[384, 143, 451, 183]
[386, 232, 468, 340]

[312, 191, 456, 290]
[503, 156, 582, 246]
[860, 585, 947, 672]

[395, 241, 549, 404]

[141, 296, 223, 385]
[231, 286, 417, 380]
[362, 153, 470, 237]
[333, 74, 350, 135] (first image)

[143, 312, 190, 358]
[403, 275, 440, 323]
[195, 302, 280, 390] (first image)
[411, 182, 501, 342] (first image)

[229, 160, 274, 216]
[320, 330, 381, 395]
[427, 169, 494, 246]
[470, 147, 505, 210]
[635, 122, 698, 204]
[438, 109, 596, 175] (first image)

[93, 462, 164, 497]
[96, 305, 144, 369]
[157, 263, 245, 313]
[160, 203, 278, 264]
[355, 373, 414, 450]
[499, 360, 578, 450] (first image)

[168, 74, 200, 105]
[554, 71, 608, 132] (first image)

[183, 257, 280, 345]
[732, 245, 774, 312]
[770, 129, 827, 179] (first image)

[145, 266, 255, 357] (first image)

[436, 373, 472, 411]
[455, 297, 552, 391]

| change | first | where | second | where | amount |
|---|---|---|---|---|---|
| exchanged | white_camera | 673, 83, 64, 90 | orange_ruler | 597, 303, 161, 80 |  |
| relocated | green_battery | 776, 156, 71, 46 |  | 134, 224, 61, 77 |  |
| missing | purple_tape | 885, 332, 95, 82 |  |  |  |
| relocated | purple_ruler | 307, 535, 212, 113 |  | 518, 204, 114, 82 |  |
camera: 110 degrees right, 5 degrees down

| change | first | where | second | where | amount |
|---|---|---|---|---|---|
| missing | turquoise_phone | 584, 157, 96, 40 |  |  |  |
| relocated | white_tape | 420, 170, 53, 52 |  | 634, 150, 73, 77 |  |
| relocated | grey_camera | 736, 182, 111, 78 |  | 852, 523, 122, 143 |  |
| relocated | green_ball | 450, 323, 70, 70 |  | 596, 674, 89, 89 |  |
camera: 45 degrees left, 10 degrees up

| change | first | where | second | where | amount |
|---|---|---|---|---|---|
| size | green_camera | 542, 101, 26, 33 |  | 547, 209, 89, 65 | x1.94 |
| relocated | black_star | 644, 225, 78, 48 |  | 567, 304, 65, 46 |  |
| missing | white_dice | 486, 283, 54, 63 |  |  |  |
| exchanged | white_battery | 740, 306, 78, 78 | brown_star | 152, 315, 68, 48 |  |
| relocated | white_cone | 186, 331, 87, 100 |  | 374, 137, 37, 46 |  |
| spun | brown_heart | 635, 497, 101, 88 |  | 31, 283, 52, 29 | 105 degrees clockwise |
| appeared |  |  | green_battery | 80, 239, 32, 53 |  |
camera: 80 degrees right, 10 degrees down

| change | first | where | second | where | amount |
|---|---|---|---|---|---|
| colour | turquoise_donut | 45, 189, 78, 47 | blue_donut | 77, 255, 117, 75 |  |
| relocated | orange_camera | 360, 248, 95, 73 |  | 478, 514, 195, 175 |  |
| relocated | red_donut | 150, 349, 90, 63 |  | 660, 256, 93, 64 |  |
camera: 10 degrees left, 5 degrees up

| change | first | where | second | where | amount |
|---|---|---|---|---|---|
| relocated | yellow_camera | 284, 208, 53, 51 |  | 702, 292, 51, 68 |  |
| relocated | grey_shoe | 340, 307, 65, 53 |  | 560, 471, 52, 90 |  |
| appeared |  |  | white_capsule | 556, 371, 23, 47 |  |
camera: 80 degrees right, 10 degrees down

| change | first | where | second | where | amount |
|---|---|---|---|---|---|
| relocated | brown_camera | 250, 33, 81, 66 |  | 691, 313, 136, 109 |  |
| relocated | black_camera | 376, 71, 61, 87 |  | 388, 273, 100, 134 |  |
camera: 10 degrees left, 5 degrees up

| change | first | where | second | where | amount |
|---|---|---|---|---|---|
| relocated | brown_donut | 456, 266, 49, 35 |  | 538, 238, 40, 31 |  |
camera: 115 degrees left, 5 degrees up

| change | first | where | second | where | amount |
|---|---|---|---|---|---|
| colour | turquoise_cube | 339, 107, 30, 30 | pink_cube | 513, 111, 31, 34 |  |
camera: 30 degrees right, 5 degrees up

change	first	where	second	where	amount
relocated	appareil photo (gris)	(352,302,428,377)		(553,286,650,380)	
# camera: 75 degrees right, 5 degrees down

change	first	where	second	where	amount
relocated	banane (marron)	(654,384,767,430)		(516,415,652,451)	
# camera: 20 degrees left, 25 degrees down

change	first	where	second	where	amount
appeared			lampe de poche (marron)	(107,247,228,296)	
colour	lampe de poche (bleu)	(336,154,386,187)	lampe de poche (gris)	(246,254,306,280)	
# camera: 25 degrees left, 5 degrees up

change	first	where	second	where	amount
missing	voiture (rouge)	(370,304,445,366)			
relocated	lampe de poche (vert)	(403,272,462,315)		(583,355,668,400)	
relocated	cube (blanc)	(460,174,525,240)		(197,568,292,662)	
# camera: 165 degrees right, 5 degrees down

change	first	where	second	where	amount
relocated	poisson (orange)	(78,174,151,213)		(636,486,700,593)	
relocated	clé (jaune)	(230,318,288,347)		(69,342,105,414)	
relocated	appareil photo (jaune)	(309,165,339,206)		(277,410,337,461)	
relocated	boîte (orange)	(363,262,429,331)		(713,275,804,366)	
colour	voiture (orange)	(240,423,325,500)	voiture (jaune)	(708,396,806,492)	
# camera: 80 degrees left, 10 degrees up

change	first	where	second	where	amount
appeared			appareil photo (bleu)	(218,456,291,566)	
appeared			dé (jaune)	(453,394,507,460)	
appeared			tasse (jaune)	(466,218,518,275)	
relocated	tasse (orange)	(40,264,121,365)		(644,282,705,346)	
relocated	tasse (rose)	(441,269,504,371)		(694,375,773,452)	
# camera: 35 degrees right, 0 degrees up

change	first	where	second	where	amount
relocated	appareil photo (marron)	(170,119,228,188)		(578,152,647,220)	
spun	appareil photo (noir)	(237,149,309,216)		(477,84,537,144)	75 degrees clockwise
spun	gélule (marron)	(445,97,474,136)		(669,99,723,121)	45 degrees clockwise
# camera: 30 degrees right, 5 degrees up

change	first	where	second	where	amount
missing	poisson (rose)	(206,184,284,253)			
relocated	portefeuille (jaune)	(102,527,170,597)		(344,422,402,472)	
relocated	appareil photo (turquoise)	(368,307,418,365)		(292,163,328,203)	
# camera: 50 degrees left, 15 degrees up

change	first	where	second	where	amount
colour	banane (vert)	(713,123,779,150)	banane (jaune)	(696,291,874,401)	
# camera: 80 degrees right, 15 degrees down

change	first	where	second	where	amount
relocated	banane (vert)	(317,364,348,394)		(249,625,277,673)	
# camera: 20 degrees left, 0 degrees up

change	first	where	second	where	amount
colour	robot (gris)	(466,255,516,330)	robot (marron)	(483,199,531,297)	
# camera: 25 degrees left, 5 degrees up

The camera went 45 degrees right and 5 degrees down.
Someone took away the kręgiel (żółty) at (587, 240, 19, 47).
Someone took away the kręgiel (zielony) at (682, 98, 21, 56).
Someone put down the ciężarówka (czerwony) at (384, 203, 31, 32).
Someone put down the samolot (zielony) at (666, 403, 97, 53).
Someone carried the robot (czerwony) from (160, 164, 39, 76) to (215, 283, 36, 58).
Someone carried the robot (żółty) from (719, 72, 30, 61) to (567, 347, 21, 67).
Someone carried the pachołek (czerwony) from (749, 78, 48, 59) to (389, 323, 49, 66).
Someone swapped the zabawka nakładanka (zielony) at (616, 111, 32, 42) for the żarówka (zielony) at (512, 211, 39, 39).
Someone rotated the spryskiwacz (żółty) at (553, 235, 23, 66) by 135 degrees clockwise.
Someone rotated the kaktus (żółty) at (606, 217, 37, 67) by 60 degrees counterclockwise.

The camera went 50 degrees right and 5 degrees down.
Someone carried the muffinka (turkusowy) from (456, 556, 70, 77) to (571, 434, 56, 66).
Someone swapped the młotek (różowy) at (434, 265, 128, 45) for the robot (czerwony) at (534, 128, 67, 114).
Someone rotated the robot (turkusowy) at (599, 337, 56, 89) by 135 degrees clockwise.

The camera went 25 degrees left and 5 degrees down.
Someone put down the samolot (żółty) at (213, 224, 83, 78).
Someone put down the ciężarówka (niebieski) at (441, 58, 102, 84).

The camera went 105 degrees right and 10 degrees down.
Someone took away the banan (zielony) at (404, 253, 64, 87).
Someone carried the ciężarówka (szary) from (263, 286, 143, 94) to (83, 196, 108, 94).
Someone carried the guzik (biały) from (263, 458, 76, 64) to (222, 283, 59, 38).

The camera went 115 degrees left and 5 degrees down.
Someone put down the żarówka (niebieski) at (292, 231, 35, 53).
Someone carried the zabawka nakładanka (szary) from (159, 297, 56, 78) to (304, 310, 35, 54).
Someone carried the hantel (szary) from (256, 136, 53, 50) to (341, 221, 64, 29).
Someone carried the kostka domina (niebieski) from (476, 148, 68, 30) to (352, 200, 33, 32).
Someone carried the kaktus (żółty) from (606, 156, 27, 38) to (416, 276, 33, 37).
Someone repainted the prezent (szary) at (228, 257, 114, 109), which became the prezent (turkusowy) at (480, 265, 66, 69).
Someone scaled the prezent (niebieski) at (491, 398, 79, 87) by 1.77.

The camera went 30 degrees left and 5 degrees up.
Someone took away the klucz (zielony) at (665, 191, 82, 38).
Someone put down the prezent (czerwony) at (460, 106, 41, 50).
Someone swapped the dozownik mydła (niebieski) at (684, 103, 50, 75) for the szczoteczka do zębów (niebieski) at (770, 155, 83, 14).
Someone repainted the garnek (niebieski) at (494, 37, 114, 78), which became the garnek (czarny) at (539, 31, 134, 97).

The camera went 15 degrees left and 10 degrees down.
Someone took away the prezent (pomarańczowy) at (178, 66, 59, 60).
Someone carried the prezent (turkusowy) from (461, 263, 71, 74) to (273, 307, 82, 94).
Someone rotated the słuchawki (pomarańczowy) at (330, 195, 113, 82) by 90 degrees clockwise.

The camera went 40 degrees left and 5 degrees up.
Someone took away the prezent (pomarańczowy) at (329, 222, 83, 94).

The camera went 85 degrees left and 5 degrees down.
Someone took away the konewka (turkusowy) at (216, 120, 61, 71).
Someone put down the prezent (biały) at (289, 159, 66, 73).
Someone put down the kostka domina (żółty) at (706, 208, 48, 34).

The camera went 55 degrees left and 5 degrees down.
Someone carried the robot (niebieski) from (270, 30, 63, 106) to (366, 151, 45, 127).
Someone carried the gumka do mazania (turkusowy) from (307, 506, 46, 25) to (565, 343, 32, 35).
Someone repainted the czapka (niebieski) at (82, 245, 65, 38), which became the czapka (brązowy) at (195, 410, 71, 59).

• **Work to be completed**
If a line in the records includes the string "kręgiel", copy it.

• **Reply to the exercise**
Someone took away the kręgiel (żółty) at (587, 240, 19, 47).
Someone took away the kręgiel (zielony) at (682, 98, 21, 56).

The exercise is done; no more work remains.